Exercise instructions:
Only the lines below from the one containing "purple egg: 4 -> 3" to the one containing "red egg: 6 -> 7" should be repeated, both included and unchanged.

The records:
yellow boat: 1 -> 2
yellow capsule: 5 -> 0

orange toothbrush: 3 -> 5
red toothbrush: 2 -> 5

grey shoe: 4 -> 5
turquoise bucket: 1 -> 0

* * *

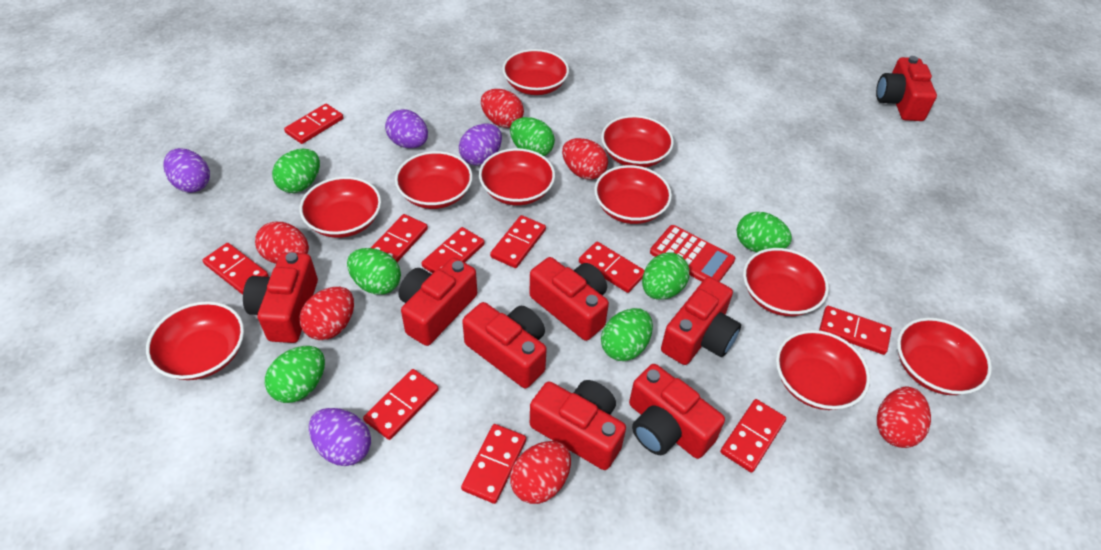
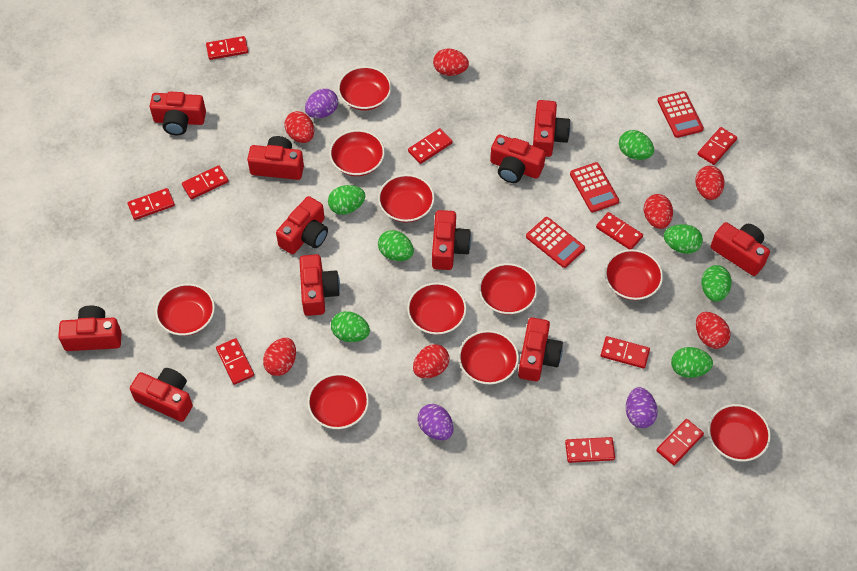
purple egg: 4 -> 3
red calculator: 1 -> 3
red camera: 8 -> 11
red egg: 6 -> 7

Result below:
purple egg: 4 -> 3
red calculator: 1 -> 3
red camera: 8 -> 11
red egg: 6 -> 7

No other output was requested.